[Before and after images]
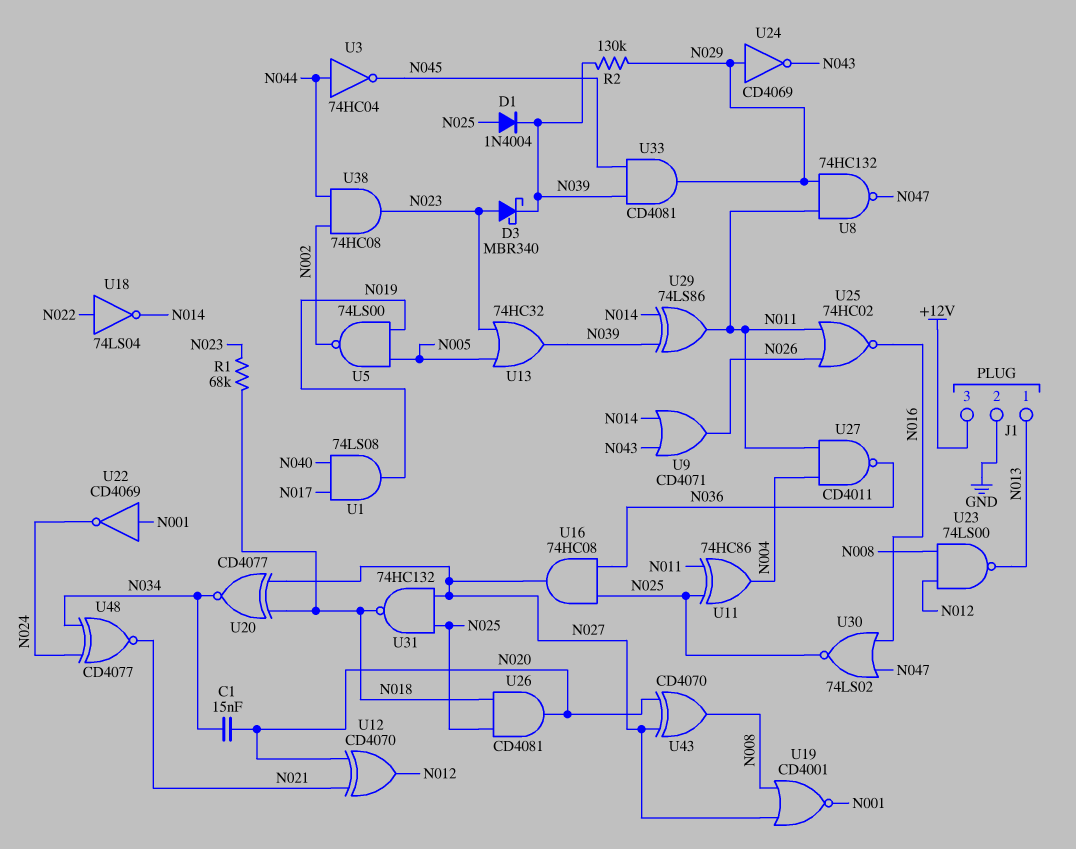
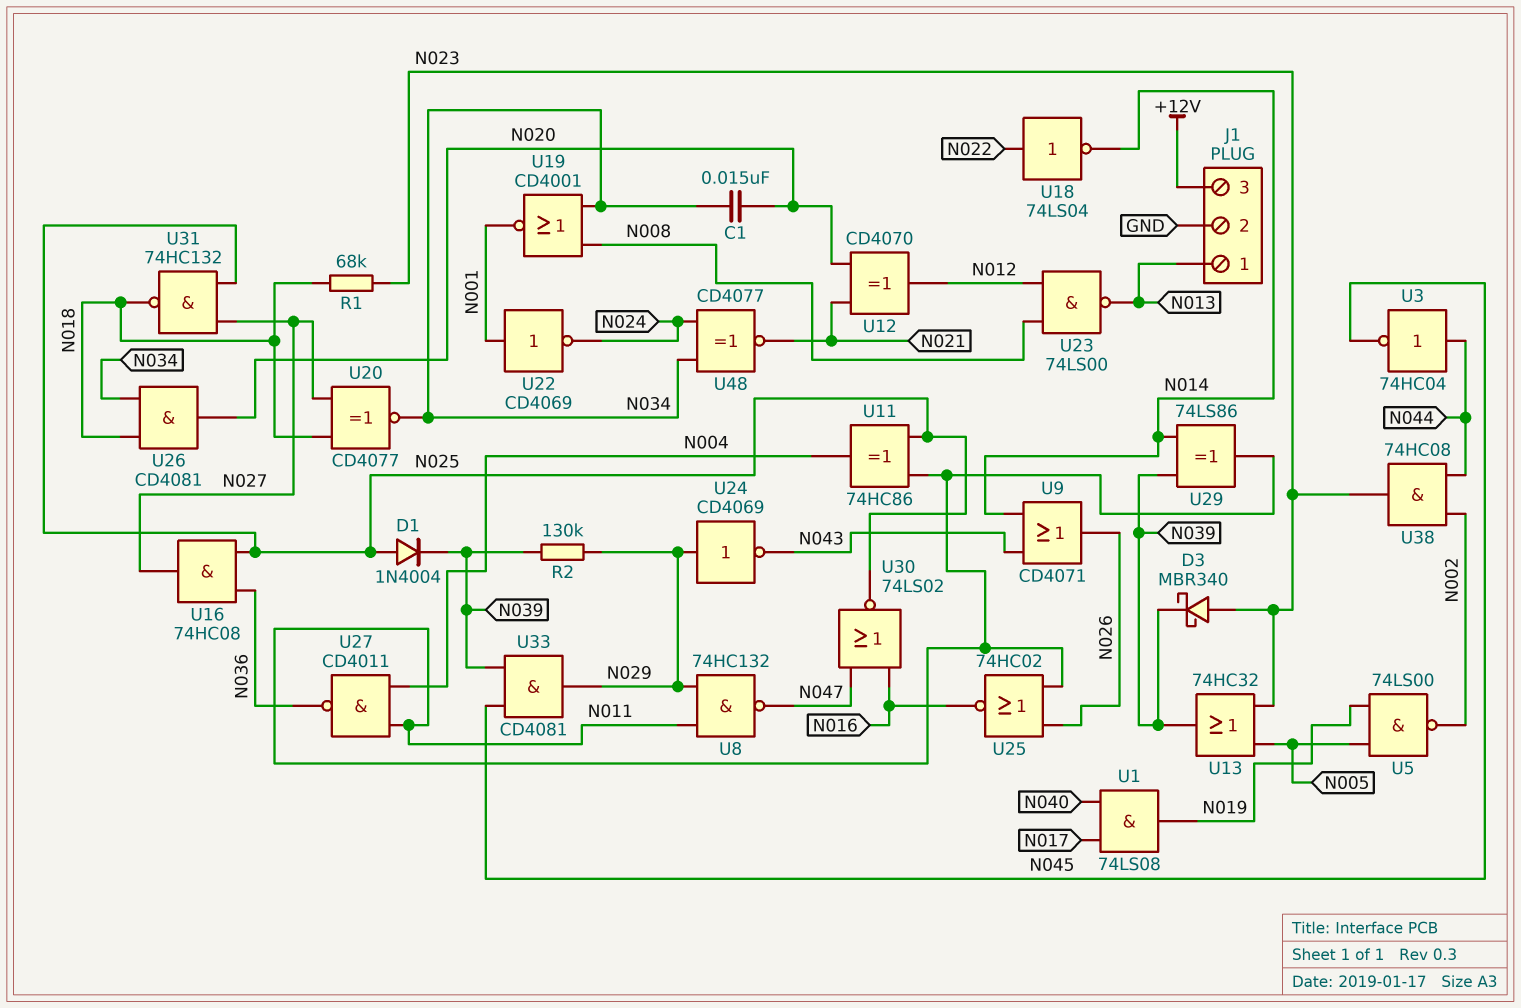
U19: NOR CD4001 (in N008, in N027, out N001) -> NOR CD4001 (in N008, in N034, out N001)
U26: AND CD4081 (in N018, in N025, out N020) -> AND CD4081 (in N018, in N034, out N020)
U43: XOR CD4070 (in N020, in N027, out N008) -> none

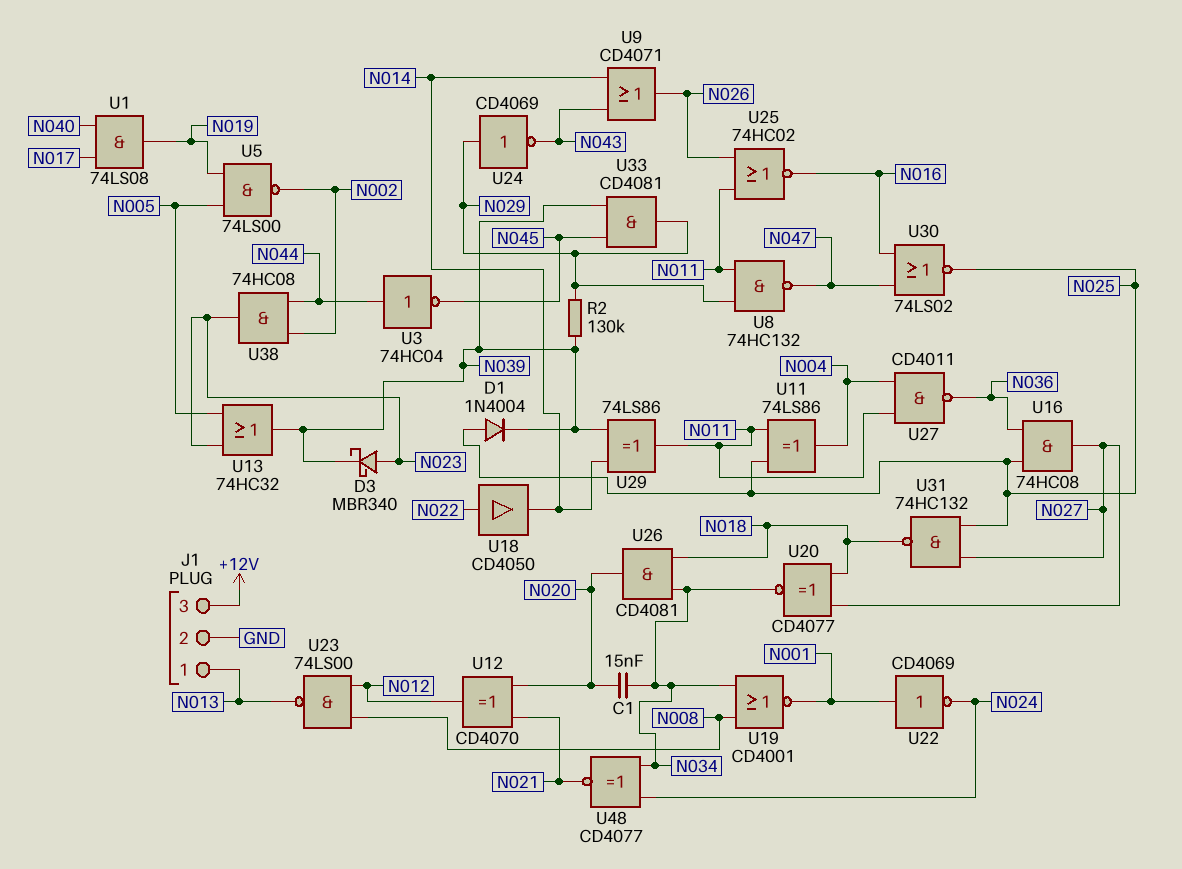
R1: 68k (N018, N023) -> none
U11: XOR 74HC86 (in N011, in N025, out N004) -> XOR 74LS86 (in N011, in N025, out N004)
U18: NOT 74LS04 (in N022, out N014) -> buffer CD4050 (in N022, out N014)

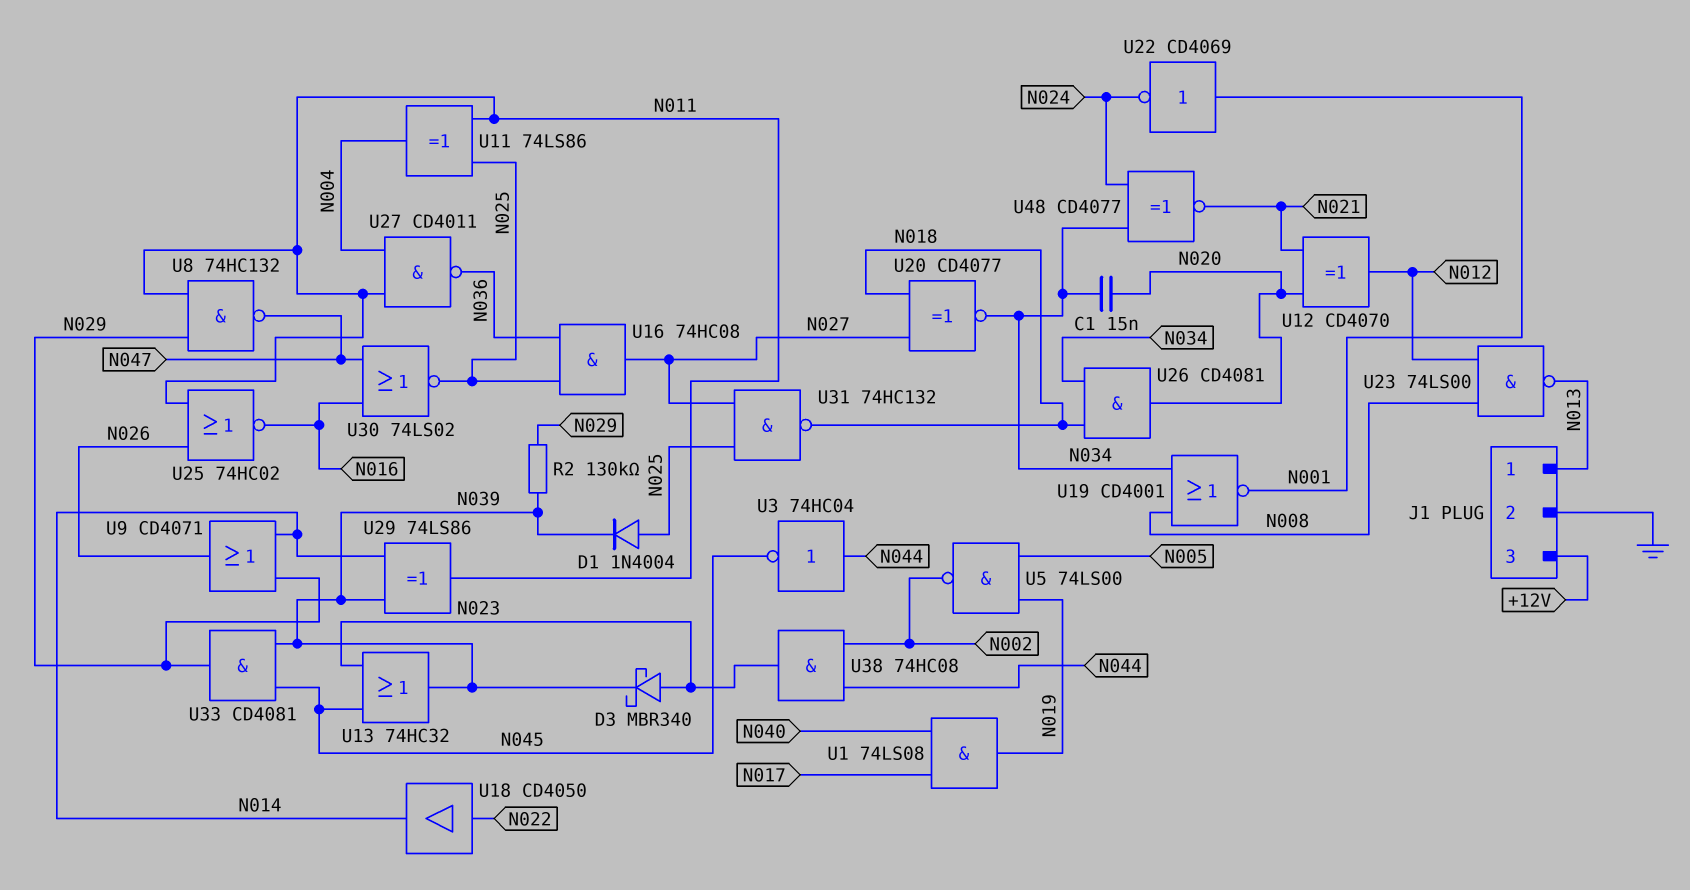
U9: OR CD4071 (in N014, in N043, out N026) -> OR CD4071 (in N014, in N029, out N026)
U13: OR 74HC32 (in N005, in N023, out N039) -> OR 74HC32 (in N023, in N045, out N039)
U24: NOT CD4069 (in N029, out N043) -> none

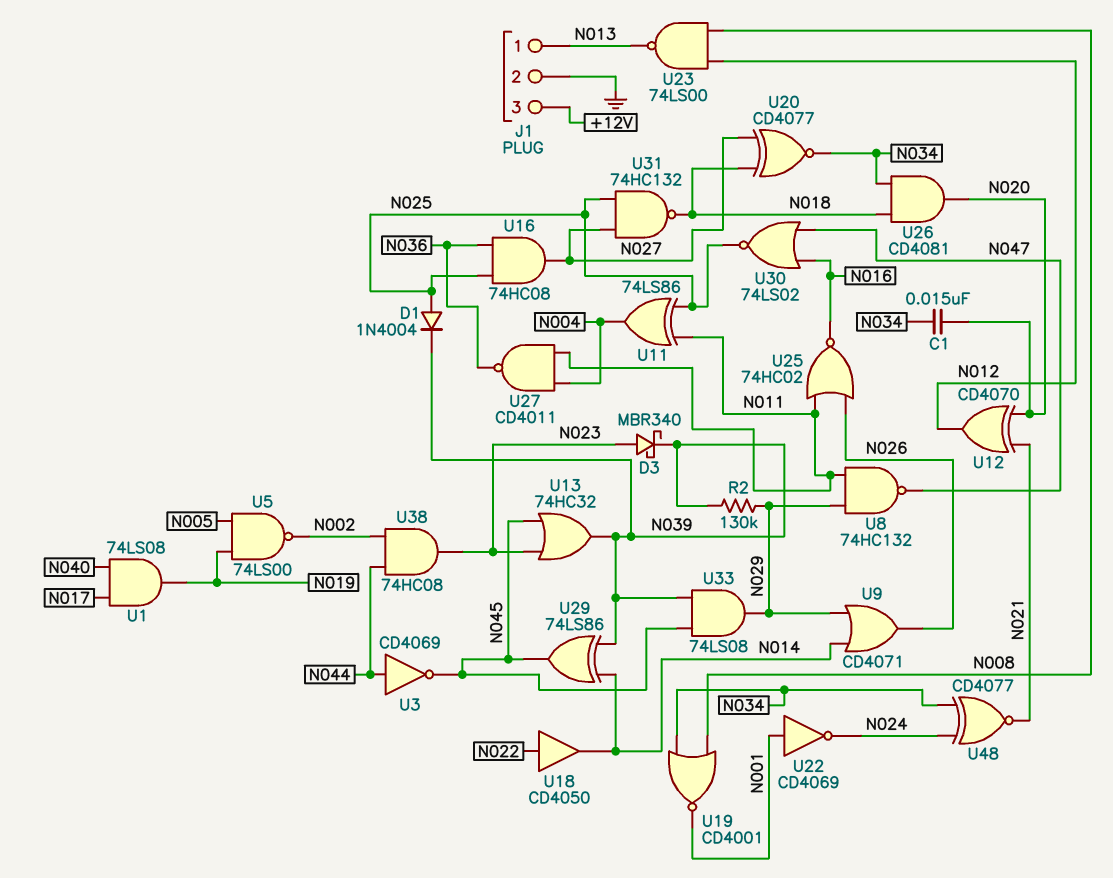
U3: NOT 74HC04 (in N044, out N045) -> NOT CD4069 (in N044, out N045)
U29: XOR 74LS86 (in N014, in N039, out N011) -> XOR 74LS86 (in N014, in N039, out N045)
U33: AND CD4081 (in N039, in N045, out N029) -> AND 74LS08 (in N039, in N045, out N029)

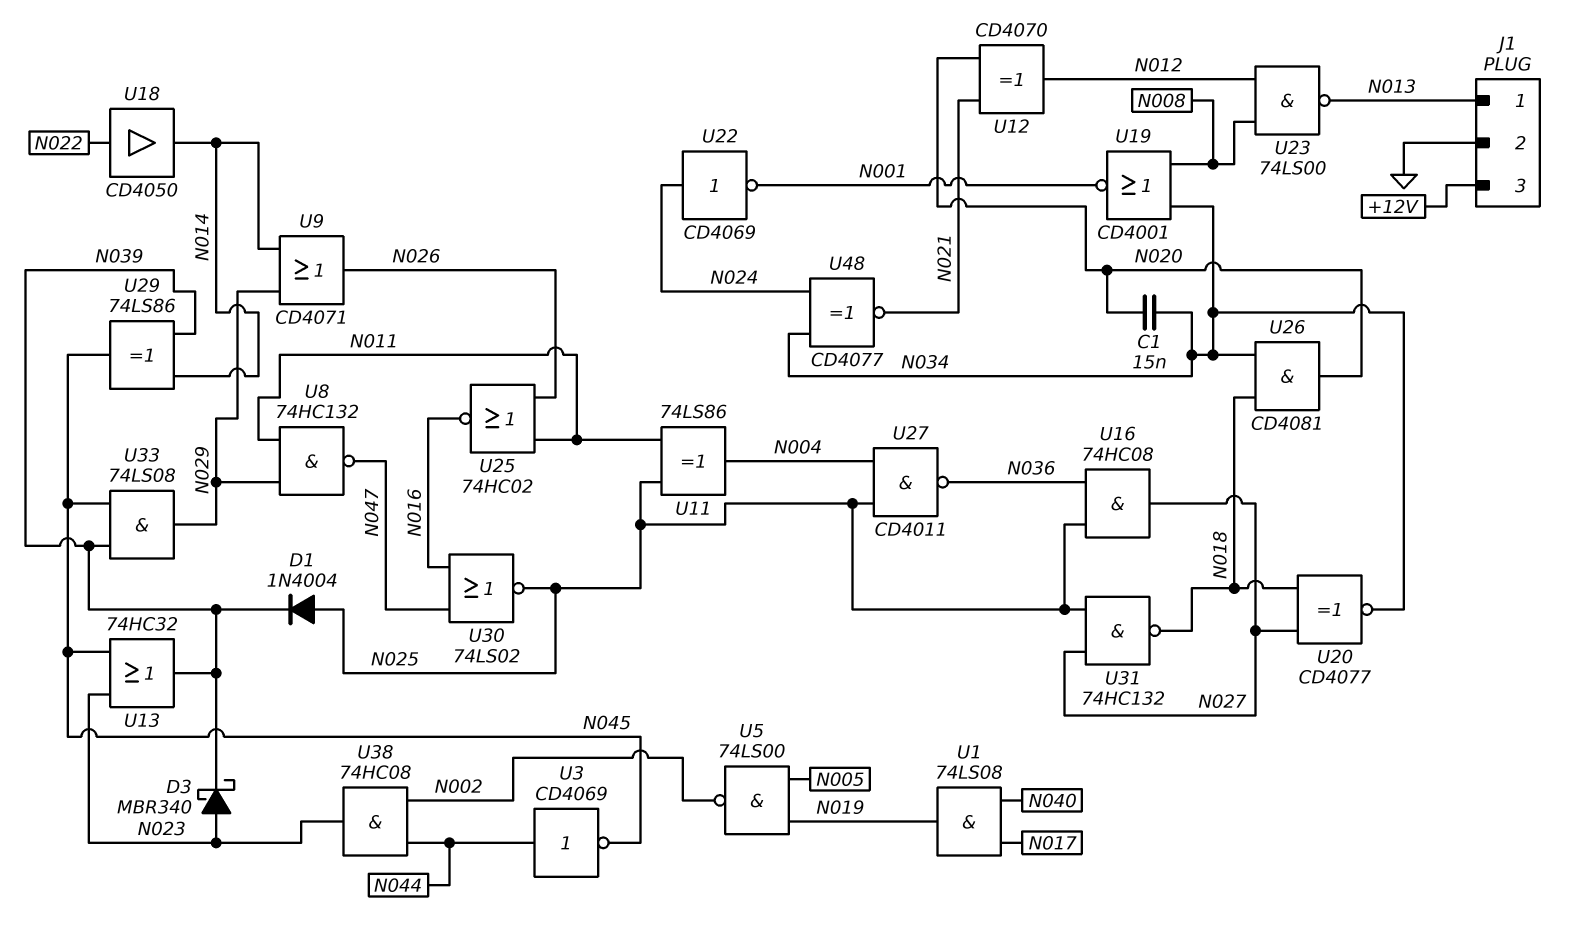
R2: 130k (N029, N039) -> none
U22: NOT CD4069 (in N001, out N024) -> NOT CD4069 (in N024, out N001)
U27: NAND CD4011 (in N004, in N011, out N036) -> NAND CD4011 (in N004, in N025, out N036)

Work to complete:
Every line in the entries above that has the word "none" should be identified and copied.

Completed task:
U43: XOR CD4070 (in N020, in N027, out N008) -> none
R1: 68k (N018, N023) -> none
U24: NOT CD4069 (in N029, out N043) -> none
R2: 130k (N029, N039) -> none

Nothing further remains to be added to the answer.